**How to complete this task**. Skip the pictures and return every entry exactly as written.

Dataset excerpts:
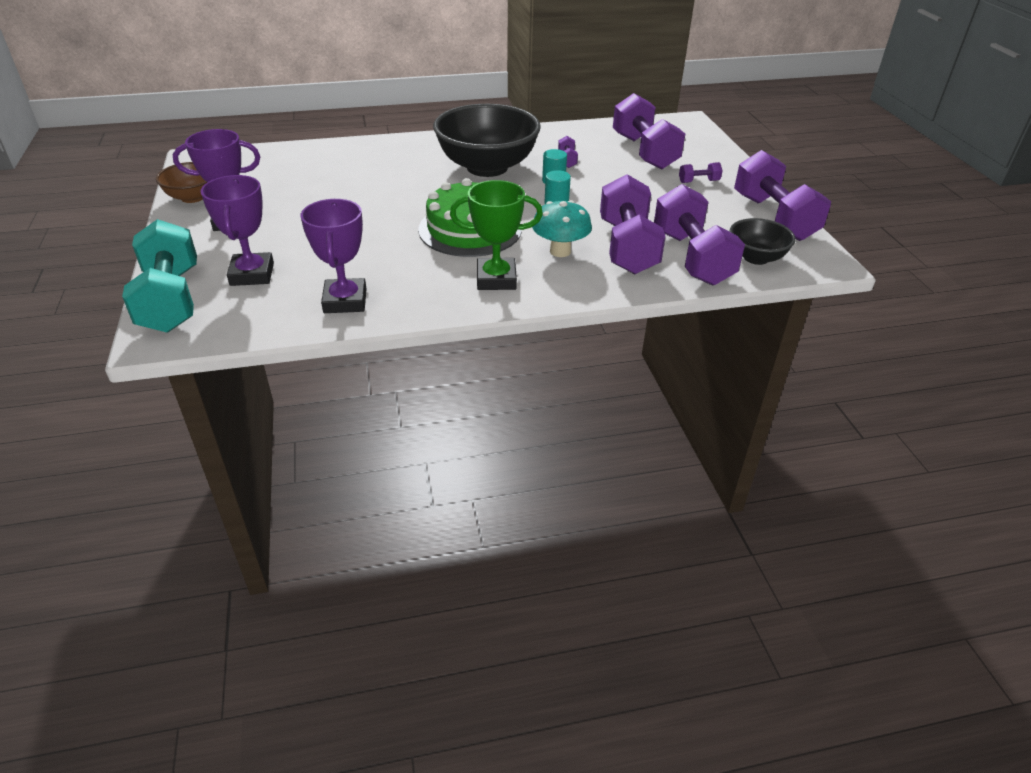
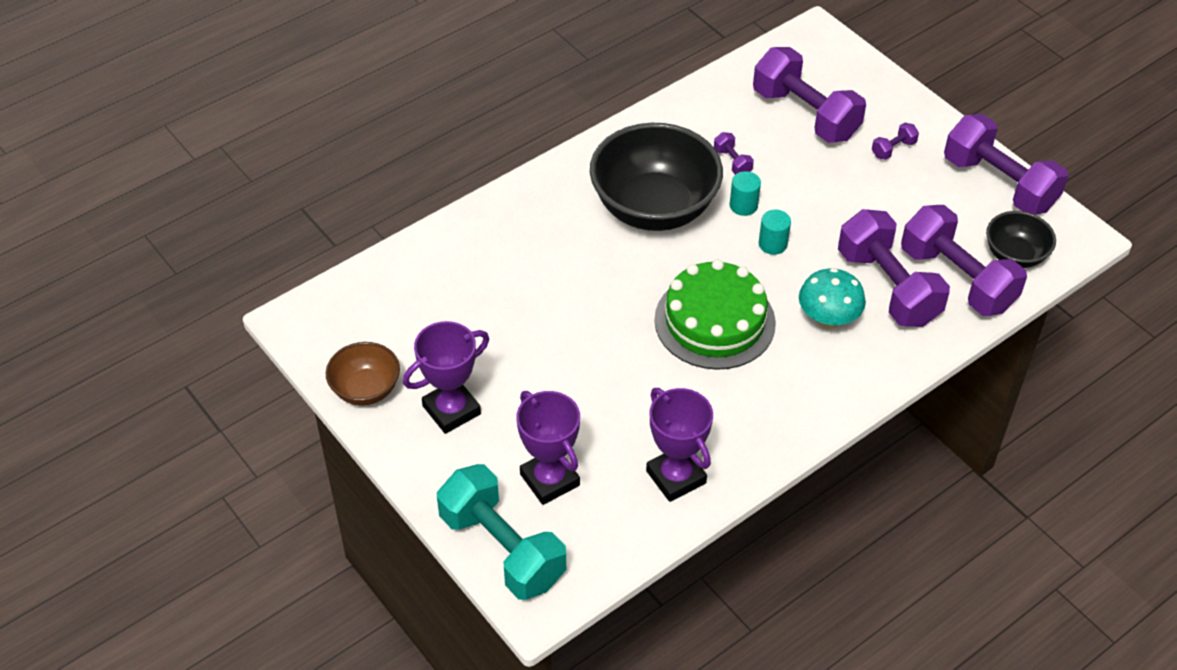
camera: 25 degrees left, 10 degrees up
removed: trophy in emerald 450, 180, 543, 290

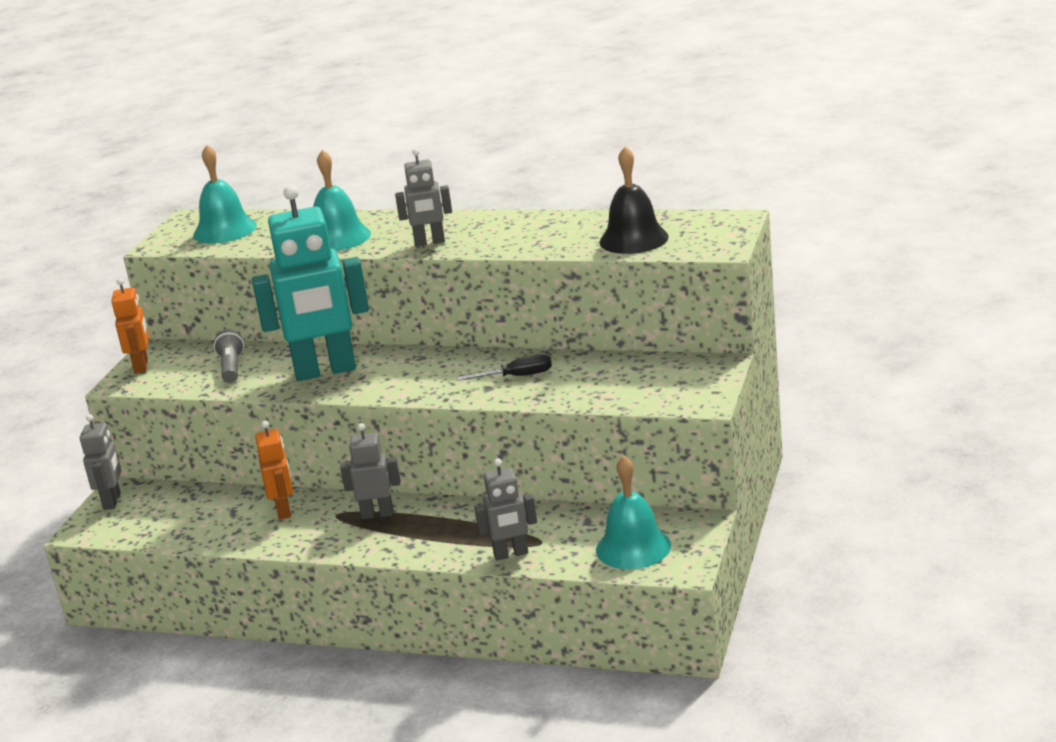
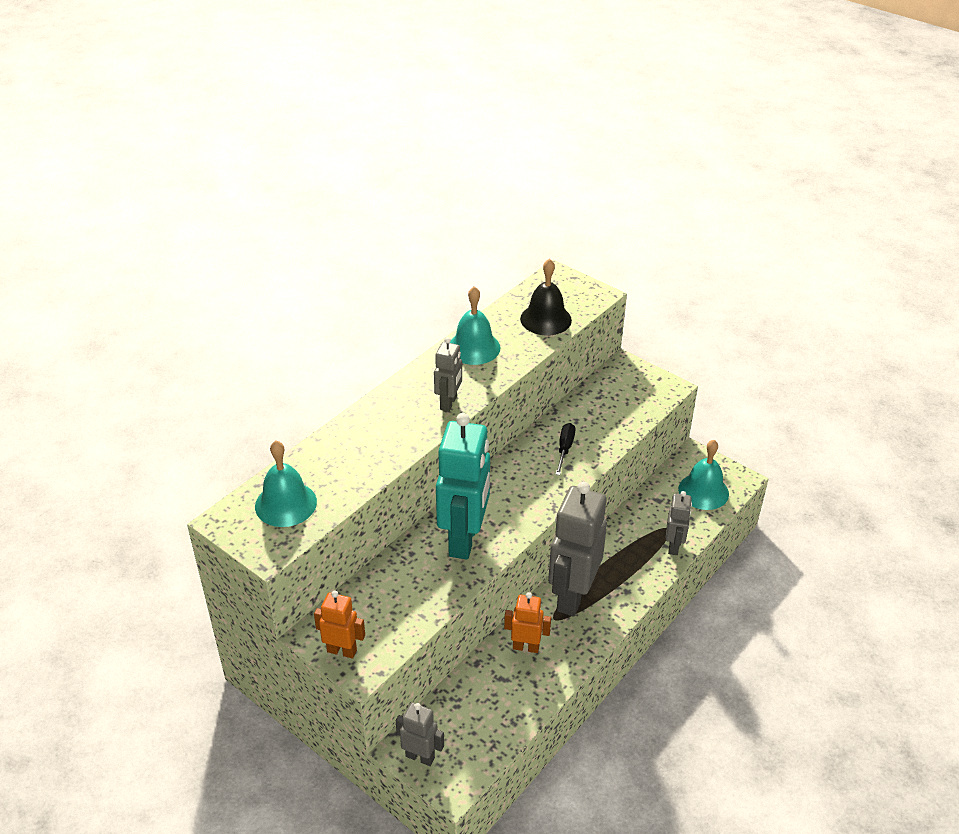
camera: 70 degrees left, 15 degrees up
removed: torch in gray 214, 330, 244, 383
moved: school bell in turquoise 313, 150, 371, 251 to 450, 286, 500, 365
resized: robot figure in gray 340, 423, 400, 519 = 548, 481, 607, 616 x1.98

**Answer section**.
camera: 25 degrees left, 10 degrees up
removed: trophy in emerald 450, 180, 543, 290

camera: 70 degrees left, 15 degrees up
removed: torch in gray 214, 330, 244, 383
moved: school bell in turquoise 313, 150, 371, 251 to 450, 286, 500, 365
resized: robot figure in gray 340, 423, 400, 519 = 548, 481, 607, 616 x1.98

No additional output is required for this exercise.